◆ **Task inputs**:
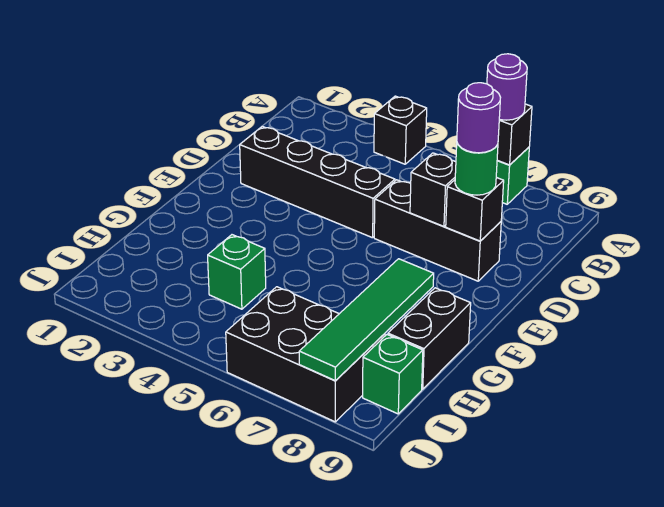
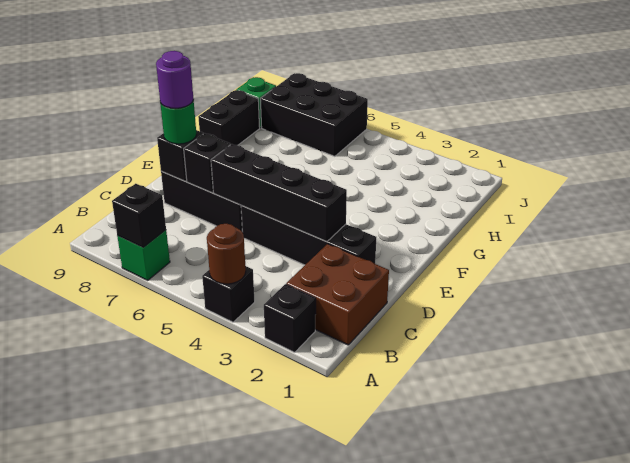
none -> black brick A2 level 1
none -> brown round brick A4 level 2
purple round brick A7 level 3 -> none
none -> brown brick B1:C2 level 1
none -> black brick D3:D6 level 2
green tile G8:J8 level 2 -> none
green brick H4 level 1 -> none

◆ **Exercise requirements**:
A word-for-word copy of the lines from the one with "none -> brown brick B1:C2 level 1" through the end of the listing is what should be returned.

◆ **Response**:
none -> brown brick B1:C2 level 1
none -> black brick D3:D6 level 2
green tile G8:J8 level 2 -> none
green brick H4 level 1 -> none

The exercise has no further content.